WRITTEN INSTRUCTION
Please list every line in the entries below that contains the string "tuplet".

|---|

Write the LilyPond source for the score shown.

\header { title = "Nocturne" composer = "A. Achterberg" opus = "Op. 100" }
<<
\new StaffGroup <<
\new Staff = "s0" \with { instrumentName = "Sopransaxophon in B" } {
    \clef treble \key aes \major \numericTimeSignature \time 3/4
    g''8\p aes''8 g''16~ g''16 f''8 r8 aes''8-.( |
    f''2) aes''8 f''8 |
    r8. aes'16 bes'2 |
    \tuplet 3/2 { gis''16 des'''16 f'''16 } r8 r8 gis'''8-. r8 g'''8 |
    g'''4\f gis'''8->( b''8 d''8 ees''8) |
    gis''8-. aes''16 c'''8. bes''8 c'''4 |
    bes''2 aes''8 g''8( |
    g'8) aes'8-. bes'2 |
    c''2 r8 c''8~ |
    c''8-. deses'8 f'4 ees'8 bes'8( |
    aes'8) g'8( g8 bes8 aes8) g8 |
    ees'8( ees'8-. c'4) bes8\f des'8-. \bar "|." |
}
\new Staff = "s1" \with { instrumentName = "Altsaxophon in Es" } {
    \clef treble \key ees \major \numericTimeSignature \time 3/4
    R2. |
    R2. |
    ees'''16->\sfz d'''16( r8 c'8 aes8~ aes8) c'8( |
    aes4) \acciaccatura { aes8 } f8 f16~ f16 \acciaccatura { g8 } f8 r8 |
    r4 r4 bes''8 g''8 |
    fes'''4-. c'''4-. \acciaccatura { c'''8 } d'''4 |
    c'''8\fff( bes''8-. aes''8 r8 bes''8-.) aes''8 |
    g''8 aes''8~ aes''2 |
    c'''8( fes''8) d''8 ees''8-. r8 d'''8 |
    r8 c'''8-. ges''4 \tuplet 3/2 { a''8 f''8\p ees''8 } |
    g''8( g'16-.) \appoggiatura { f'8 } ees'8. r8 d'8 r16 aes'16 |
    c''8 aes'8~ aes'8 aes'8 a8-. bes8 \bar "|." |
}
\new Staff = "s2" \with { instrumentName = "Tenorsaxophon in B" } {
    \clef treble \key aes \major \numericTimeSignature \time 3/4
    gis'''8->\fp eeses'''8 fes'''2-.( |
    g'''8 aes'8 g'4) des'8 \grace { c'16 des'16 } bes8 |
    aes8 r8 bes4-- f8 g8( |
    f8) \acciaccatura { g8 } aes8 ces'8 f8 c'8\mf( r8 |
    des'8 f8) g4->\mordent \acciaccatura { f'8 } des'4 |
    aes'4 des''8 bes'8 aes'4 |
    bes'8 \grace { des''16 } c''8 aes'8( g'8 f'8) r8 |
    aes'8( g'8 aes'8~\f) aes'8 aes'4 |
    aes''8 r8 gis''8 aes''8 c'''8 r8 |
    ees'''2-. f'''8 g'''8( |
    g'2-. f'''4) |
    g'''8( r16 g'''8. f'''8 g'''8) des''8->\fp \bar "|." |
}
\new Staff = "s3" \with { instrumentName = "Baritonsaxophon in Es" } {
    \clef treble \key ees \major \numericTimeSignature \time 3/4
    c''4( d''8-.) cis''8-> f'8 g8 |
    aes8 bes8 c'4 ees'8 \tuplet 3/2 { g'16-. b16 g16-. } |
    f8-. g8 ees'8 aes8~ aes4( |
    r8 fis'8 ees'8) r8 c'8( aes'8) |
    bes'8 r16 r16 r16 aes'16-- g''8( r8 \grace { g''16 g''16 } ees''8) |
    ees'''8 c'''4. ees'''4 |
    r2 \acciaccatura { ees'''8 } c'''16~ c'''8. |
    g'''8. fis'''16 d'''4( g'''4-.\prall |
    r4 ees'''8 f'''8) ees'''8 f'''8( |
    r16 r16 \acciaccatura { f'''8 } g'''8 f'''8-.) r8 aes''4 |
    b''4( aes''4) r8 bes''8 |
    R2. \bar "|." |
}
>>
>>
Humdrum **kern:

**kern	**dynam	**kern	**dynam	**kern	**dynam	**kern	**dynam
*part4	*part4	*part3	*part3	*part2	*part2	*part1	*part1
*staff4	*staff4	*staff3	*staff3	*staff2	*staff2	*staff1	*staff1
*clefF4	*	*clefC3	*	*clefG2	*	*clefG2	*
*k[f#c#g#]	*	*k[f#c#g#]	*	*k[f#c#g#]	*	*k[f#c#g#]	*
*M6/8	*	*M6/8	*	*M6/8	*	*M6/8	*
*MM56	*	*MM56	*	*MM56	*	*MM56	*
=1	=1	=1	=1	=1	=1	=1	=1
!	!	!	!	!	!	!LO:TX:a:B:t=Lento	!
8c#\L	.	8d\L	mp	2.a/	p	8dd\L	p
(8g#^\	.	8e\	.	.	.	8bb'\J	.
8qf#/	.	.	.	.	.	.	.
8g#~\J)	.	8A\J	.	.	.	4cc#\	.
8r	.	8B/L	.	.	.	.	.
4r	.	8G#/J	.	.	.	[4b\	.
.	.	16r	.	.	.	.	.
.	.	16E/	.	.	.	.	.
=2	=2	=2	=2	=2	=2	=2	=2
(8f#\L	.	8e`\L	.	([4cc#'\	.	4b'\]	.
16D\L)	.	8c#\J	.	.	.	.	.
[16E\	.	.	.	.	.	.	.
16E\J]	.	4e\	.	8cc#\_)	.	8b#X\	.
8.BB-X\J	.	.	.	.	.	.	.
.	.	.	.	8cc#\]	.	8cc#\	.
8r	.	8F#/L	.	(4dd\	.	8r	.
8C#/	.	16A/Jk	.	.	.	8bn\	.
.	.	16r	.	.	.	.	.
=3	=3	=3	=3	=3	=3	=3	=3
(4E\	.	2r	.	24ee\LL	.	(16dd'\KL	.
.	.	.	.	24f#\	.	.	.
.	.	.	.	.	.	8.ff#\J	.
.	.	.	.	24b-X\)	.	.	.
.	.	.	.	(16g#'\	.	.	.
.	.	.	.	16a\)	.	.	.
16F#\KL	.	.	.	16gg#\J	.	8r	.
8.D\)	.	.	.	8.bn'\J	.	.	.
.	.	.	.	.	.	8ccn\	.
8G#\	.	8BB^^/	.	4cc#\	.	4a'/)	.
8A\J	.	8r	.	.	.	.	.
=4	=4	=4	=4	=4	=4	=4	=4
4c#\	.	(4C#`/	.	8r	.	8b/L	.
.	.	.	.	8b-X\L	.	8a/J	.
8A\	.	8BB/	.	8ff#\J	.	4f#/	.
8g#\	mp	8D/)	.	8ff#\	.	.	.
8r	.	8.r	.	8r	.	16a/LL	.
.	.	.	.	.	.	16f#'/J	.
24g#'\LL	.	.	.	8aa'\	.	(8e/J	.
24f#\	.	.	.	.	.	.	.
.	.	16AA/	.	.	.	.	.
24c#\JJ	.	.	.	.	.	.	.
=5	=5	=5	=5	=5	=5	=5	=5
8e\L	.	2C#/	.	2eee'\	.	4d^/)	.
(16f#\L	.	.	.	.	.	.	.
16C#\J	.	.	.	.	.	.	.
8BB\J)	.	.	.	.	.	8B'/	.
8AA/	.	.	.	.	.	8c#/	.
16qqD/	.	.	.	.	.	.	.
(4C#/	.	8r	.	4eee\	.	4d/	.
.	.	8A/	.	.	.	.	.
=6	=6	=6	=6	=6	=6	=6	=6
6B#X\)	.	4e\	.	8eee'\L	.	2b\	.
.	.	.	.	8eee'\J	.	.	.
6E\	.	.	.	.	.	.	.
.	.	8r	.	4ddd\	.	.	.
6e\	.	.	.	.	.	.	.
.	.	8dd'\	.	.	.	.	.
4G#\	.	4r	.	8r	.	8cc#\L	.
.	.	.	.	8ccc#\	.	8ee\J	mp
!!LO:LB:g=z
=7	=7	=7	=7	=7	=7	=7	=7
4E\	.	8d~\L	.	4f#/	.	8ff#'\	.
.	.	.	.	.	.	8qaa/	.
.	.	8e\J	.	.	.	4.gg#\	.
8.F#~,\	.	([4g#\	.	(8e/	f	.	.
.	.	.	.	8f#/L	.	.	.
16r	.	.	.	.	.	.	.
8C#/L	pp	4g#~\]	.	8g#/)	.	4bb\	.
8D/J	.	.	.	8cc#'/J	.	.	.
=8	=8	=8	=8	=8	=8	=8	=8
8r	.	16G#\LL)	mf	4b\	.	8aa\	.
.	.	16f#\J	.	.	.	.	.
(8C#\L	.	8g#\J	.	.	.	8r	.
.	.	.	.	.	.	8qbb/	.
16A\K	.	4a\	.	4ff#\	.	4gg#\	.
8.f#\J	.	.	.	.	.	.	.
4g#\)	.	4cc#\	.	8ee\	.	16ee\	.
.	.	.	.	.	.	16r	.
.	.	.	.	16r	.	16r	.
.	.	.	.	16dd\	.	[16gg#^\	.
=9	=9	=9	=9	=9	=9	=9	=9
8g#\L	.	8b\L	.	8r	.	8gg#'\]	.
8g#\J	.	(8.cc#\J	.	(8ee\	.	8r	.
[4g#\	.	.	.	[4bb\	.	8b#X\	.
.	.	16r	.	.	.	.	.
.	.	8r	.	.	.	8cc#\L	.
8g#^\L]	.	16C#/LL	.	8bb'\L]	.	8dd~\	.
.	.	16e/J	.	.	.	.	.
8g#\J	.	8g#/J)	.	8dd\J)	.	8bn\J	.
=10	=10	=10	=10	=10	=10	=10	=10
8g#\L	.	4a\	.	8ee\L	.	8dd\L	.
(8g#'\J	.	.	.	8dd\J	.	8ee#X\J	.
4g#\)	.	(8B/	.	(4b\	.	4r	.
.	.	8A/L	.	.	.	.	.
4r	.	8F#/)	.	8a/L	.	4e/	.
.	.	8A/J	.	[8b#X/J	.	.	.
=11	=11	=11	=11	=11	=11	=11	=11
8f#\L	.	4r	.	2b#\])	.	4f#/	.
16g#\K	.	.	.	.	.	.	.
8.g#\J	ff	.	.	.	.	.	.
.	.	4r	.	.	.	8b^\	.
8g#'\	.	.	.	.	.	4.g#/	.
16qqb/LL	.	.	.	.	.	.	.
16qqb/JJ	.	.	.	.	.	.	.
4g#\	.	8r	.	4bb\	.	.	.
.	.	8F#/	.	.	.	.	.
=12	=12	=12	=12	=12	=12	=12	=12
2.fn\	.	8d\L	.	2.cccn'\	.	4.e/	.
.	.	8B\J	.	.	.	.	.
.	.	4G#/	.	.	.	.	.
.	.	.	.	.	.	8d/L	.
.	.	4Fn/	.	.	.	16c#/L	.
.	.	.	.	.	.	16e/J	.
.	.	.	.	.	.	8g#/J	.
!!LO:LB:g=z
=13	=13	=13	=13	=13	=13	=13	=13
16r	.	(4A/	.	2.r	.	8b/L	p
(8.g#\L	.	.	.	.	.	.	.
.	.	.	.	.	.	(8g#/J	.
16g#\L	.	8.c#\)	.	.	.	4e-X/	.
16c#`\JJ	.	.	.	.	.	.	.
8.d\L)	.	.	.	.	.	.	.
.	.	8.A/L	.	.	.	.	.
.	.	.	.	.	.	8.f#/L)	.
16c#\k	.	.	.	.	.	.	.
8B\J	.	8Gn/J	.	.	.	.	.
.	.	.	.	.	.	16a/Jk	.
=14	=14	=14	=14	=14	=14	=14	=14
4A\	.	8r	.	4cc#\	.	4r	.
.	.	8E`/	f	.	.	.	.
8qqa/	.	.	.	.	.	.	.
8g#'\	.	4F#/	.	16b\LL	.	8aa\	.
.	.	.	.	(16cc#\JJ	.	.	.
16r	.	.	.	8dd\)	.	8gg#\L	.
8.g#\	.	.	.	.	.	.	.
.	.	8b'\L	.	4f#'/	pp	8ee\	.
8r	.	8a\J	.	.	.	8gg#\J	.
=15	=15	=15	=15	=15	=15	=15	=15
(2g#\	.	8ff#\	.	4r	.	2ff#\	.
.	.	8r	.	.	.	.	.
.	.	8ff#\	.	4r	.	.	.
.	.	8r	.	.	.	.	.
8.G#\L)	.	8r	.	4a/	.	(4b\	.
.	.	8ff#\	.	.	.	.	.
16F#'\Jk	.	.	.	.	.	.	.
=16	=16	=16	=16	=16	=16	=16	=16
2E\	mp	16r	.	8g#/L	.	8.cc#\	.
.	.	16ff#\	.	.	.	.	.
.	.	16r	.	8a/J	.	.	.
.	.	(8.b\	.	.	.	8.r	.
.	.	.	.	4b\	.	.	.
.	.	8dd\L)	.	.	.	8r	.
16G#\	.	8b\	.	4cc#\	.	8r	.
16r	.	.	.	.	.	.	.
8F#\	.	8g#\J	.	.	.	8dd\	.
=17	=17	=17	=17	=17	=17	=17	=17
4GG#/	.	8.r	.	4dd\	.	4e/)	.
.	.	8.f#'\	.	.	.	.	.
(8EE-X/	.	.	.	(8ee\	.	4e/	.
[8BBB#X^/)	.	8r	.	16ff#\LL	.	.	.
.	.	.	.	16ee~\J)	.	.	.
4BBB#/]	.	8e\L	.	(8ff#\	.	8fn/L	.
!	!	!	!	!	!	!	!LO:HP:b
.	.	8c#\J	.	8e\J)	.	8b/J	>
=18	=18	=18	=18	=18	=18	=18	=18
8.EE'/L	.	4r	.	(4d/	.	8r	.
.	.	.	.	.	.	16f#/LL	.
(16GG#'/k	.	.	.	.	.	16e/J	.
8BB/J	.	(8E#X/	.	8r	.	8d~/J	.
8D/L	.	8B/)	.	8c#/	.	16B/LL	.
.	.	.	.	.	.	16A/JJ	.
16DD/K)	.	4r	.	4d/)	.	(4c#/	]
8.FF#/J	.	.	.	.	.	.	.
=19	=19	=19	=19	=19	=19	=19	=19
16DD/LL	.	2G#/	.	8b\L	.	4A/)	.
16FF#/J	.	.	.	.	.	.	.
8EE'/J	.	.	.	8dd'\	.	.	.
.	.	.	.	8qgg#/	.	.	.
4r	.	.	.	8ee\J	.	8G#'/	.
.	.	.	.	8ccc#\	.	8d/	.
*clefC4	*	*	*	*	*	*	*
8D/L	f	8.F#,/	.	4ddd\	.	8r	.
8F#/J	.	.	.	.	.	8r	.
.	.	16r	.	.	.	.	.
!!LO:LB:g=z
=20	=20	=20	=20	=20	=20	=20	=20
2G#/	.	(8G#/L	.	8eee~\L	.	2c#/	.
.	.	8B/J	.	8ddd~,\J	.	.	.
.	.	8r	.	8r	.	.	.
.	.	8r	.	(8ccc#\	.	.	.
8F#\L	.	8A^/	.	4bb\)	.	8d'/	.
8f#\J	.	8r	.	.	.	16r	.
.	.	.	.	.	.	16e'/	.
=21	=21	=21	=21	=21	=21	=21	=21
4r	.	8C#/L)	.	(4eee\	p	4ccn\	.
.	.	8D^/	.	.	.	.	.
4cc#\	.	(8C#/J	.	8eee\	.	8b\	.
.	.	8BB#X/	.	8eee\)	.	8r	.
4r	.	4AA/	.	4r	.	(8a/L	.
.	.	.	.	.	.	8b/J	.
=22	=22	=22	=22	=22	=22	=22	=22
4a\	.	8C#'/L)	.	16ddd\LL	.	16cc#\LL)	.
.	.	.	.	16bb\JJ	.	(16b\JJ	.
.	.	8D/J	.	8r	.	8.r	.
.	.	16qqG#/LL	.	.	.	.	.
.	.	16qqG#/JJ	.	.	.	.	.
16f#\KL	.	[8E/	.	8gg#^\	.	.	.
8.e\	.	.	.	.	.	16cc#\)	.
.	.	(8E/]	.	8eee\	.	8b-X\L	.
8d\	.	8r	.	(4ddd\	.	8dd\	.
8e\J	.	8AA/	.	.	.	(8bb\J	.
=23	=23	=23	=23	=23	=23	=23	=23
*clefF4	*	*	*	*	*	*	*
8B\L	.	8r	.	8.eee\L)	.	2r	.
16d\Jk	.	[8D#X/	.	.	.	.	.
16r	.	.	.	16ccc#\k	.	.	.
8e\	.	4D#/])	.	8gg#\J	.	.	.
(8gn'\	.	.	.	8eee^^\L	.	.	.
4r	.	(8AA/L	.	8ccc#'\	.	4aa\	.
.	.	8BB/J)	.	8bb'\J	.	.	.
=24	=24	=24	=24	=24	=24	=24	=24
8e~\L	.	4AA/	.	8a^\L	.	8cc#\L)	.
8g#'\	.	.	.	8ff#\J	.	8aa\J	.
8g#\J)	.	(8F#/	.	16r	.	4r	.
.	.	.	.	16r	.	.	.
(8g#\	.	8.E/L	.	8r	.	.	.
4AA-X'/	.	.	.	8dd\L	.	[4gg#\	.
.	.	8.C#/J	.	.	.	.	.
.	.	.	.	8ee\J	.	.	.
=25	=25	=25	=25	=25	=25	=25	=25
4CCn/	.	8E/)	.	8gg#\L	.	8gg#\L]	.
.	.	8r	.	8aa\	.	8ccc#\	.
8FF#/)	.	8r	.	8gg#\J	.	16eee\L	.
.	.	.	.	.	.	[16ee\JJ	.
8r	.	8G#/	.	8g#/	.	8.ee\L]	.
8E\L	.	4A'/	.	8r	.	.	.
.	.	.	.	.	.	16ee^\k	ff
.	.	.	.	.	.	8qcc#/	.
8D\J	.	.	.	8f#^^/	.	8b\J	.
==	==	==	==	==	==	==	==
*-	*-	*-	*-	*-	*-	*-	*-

|---|

THE ANSWER
    \tuplet 3/2 { gis''16 des'''16 f'''16 } r8 r8 gis'''8-. r8 g'''8 |
    r8 c'''8-. ges''4 \tuplet 3/2 { a''8 f''8\p ees''8 } |
    aes8 bes8 c'4 ees'8 \tuplet 3/2 { g'16-. b16 g16-. } |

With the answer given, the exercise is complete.